DATASET ENTRIES
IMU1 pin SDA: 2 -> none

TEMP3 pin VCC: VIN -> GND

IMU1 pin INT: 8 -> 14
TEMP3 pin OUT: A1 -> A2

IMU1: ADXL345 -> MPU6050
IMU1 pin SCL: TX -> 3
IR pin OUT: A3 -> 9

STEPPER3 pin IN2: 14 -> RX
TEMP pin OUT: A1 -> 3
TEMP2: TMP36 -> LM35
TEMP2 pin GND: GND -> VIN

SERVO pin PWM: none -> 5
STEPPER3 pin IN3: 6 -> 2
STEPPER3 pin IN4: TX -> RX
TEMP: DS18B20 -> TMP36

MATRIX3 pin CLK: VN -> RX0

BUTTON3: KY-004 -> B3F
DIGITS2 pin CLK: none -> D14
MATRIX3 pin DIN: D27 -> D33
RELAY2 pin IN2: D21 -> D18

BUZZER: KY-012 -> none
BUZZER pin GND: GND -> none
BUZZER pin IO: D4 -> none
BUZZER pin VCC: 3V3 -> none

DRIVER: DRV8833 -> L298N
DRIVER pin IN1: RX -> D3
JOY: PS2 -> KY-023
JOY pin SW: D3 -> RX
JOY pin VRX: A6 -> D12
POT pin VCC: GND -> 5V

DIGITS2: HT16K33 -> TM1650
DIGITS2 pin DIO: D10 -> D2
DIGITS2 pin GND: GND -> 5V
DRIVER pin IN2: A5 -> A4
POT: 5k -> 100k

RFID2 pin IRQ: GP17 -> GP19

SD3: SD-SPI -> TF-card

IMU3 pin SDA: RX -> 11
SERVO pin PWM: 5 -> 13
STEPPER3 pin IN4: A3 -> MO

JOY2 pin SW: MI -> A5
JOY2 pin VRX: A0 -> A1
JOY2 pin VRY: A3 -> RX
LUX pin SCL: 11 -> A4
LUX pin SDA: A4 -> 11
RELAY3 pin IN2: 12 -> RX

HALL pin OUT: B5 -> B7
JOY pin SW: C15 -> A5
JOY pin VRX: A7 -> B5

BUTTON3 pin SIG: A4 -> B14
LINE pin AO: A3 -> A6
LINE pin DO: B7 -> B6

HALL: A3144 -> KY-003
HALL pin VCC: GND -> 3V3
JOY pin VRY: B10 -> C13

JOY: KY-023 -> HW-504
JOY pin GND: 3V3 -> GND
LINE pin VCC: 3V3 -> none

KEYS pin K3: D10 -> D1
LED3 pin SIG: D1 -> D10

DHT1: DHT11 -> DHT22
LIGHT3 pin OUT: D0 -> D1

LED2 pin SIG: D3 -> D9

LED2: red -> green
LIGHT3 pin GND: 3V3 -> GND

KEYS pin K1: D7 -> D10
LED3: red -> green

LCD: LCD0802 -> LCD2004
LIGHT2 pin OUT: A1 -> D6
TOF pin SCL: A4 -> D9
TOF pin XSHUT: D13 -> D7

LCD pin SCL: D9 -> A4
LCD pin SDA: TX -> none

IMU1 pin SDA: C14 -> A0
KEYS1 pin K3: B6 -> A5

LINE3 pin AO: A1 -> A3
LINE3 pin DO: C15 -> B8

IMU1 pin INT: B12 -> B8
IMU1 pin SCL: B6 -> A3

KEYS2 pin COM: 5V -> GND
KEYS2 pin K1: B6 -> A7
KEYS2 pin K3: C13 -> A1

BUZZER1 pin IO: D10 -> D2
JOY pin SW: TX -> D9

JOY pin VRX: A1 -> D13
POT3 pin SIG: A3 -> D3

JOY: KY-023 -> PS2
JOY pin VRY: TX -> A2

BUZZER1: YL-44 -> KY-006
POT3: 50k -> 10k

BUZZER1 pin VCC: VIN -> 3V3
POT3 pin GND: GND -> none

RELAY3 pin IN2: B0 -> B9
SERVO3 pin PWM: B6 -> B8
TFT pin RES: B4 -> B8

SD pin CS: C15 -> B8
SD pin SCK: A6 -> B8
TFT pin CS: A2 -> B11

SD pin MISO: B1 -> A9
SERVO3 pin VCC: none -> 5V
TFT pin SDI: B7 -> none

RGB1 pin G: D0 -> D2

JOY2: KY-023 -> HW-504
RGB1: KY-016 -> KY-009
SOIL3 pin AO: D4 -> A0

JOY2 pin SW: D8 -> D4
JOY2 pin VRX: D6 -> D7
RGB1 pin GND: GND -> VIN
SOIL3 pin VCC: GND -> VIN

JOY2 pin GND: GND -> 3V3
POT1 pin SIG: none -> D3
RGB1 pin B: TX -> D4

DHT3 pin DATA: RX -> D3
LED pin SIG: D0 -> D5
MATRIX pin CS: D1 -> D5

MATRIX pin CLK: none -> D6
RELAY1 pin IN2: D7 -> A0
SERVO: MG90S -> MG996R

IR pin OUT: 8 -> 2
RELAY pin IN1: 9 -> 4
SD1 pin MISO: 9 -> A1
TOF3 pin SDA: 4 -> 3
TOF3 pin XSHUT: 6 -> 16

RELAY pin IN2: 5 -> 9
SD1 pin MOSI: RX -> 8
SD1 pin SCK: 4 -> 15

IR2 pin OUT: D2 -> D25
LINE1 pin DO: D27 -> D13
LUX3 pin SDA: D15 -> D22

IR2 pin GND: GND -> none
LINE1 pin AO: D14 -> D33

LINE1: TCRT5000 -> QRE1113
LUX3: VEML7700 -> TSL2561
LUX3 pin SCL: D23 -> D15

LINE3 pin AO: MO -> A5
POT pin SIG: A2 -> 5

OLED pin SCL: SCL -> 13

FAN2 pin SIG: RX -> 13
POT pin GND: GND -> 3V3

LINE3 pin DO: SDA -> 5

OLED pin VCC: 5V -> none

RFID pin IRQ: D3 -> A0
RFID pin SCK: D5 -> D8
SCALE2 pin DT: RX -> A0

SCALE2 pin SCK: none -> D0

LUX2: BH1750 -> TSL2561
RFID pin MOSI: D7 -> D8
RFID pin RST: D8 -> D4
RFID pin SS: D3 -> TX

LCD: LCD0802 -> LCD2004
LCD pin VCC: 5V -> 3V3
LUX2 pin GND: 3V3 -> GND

TASK DETAILS
For every line of the data above that contains "DRIVER", copy that line.

TASK ANSWER
DRIVER: DRV8833 -> L298N
DRIVER pin IN1: RX -> D3
DRIVER pin IN2: A5 -> A4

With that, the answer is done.